TO DO: Anywhere the string "none" shows up in the listing below, copy the line it is in.

──────── INPUT FOR THIS TASK ────────

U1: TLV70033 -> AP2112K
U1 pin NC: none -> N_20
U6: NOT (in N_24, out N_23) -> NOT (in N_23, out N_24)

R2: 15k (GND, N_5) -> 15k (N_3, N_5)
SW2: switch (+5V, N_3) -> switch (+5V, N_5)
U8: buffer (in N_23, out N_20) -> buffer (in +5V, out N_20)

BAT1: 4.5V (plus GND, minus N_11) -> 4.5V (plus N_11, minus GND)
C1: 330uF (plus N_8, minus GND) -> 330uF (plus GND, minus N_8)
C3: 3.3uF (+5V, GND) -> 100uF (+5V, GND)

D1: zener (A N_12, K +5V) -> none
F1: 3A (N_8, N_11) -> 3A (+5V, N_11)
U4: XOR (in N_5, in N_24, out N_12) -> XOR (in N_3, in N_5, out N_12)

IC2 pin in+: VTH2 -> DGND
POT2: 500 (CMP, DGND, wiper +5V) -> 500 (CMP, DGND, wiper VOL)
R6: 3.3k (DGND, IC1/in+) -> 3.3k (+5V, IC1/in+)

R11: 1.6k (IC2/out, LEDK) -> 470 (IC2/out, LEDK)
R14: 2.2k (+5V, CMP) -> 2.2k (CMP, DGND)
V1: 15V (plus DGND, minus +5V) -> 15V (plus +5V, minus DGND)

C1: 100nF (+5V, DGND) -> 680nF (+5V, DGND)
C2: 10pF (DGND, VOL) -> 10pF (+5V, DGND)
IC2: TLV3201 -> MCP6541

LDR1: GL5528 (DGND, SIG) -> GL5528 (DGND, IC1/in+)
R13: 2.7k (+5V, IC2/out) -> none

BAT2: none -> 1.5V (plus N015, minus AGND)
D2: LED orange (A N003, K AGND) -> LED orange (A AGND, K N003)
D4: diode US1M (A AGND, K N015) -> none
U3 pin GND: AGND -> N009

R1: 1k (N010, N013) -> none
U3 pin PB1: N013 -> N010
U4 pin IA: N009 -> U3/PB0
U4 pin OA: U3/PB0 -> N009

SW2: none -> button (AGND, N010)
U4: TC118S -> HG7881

────────

EXERCISE OUTPUT:
U1 pin NC: none -> N_20
D1: zener (A N_12, K +5V) -> none
R13: 2.7k (+5V, IC2/out) -> none
BAT2: none -> 1.5V (plus N015, minus AGND)
D4: diode US1M (A AGND, K N015) -> none
R1: 1k (N010, N013) -> none
SW2: none -> button (AGND, N010)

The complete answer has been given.